* Problem description
Please return only the lines between the line with "red dice: 3 -> 2" and the final line of the entries, both included, and exclude pictures.
Input material Start Marker
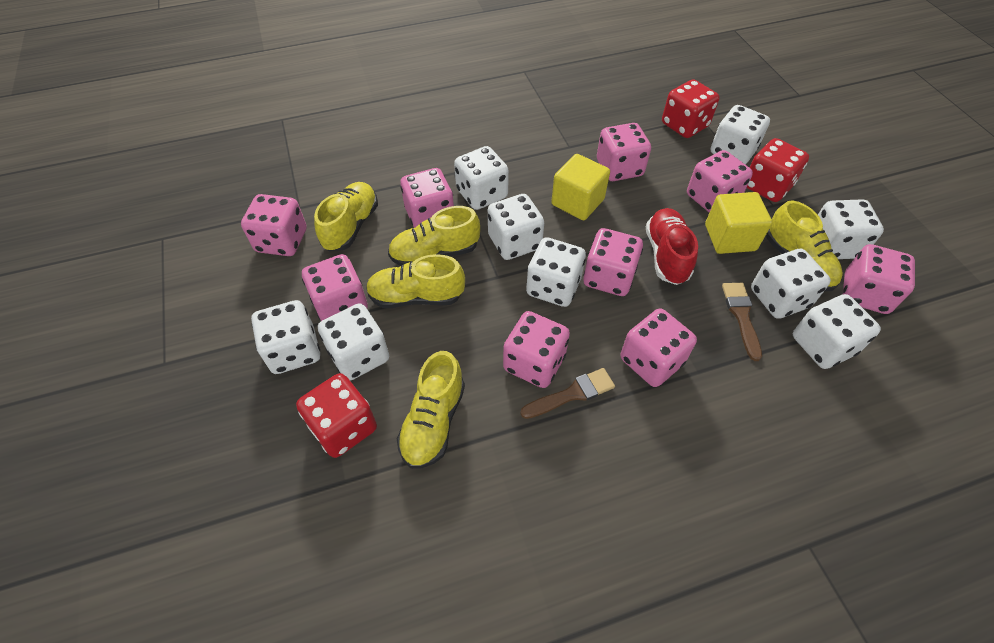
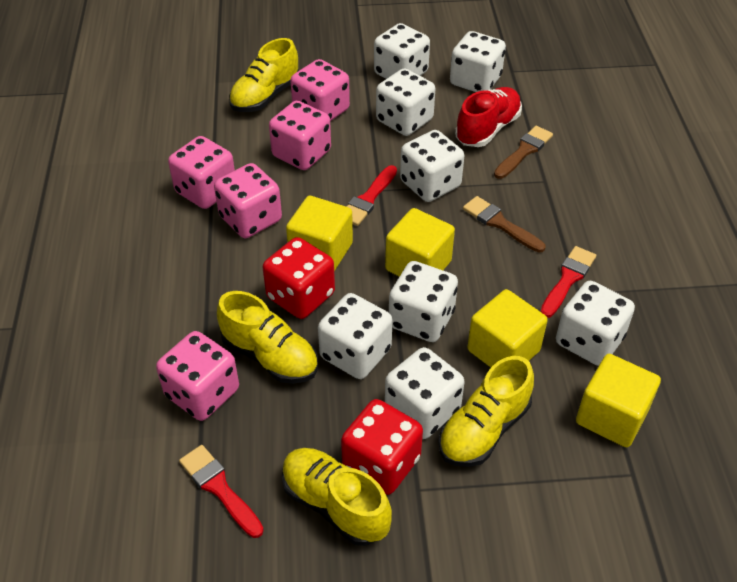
pink dice: 9 -> 5
red brush: 0 -> 3
red dice: 3 -> 2
white dice: 9 -> 8
yellow cube: 2 -> 4
yellow shoe: 5 -> 4

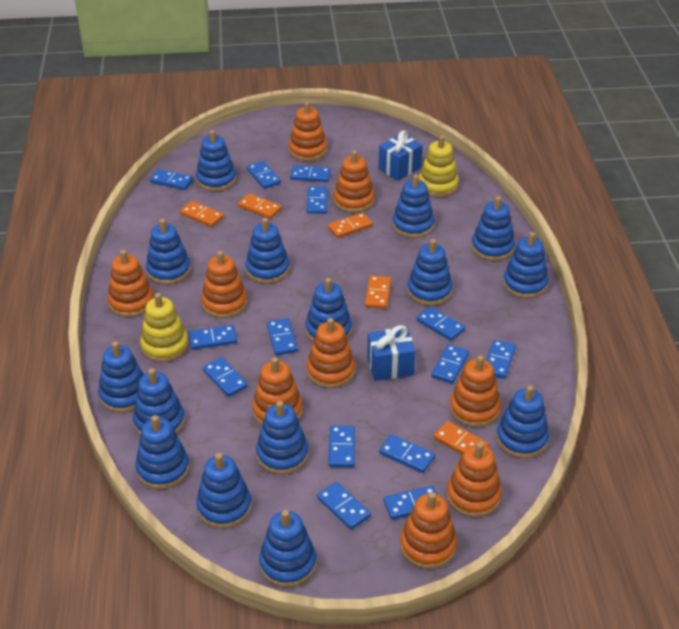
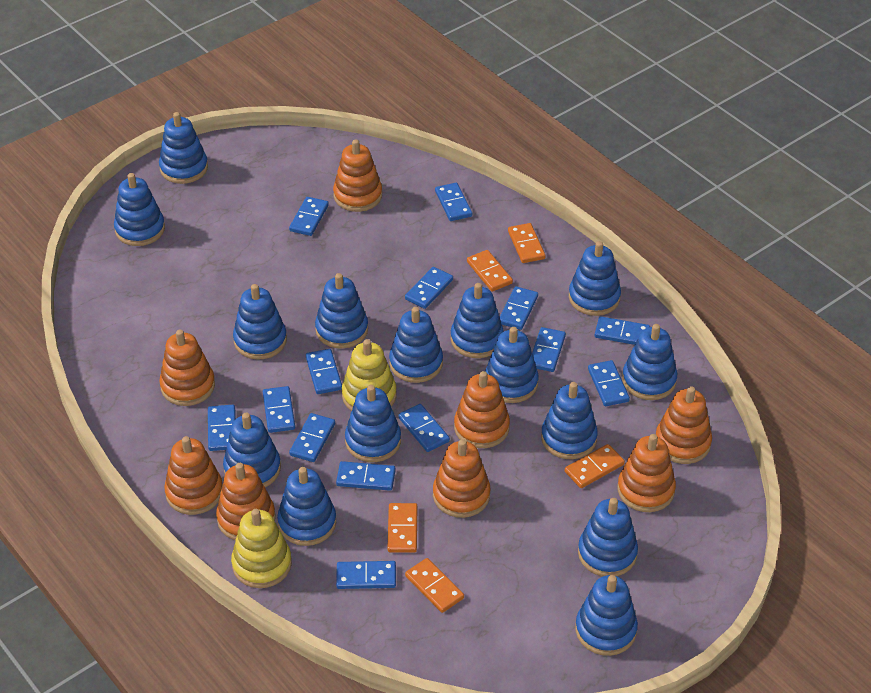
blue gift: 2 -> 0
orange stacking toy: 9 -> 8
Input material End Marker
* Response
red dice: 3 -> 2
white dice: 9 -> 8
yellow cube: 2 -> 4
yellow shoe: 5 -> 4

blue gift: 2 -> 0
orange stacking toy: 9 -> 8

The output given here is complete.